▸ WHAT TO WORK ON
Please write out exactly the lines of the data below from the line holding "camera: 70 degrees left, 5 degrees down" through the line holding "(382, 90) = (96, 296): yellow", and leave out the rest.

++++ AVAILABLE DATA

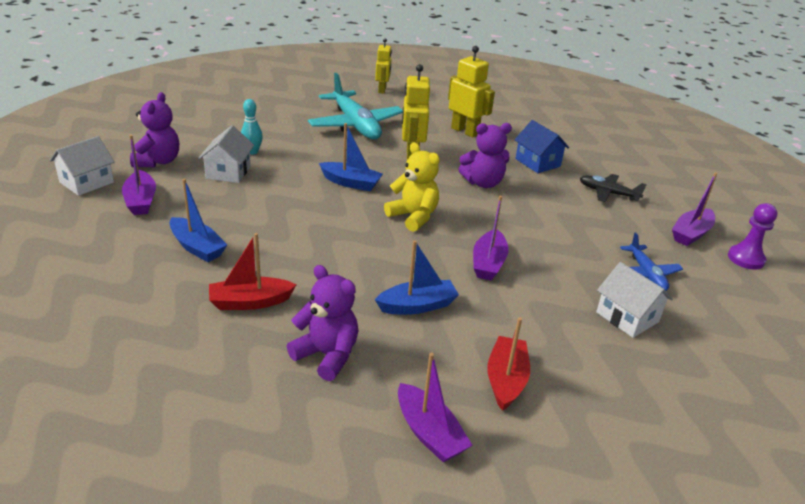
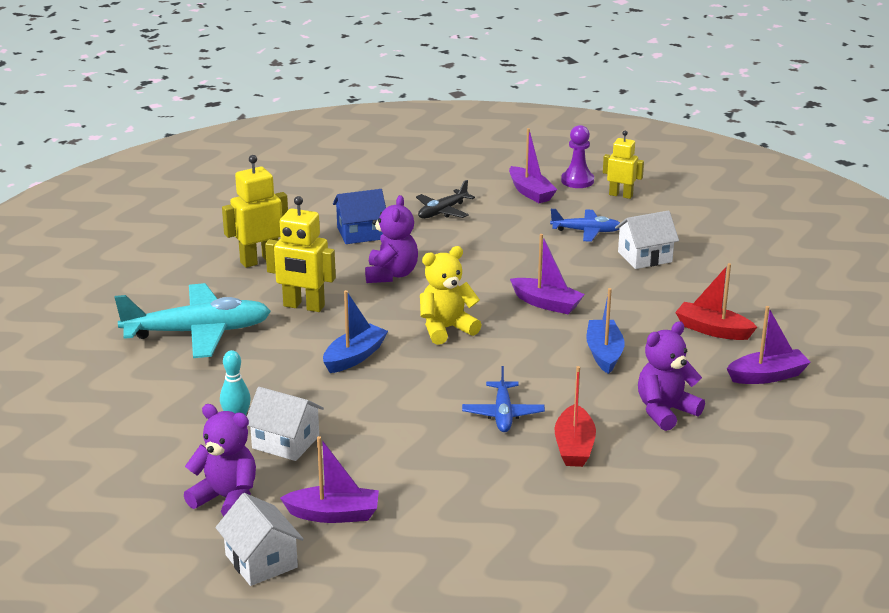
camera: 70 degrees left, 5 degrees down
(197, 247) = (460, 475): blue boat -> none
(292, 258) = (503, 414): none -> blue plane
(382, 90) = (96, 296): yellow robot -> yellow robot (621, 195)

++++++++
++++ AVAILABLE DATA

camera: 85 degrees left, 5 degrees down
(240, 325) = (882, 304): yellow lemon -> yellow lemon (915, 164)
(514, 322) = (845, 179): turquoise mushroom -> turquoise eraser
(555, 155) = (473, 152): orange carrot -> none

++++++++

▸ ANSWER FOR THIS EXERCISE
camera: 70 degrees left, 5 degrees down
(197, 247) = (460, 475): blue boat -> none
(292, 258) = (503, 414): none -> blue plane
(382, 90) = (96, 296): yellow robot -> yellow robot (621, 195)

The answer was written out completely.